▸ Problem to work on
Show every line in the entries below where the word "square" appears.

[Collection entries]
====================

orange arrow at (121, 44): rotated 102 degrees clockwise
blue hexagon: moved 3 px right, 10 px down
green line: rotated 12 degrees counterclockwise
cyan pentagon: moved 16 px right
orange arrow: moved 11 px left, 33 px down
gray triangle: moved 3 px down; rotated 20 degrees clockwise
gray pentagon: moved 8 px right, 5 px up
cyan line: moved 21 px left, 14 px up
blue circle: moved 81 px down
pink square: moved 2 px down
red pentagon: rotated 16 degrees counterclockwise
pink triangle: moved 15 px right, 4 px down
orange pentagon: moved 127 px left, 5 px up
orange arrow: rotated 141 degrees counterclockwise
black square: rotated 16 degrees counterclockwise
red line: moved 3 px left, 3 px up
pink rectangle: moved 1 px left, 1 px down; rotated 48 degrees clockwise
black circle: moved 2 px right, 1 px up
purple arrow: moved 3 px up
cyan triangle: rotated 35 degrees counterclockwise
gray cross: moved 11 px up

====================

▸ Answer box
pink square: moved 2 px down
black square: rotated 16 degrees counterclockwise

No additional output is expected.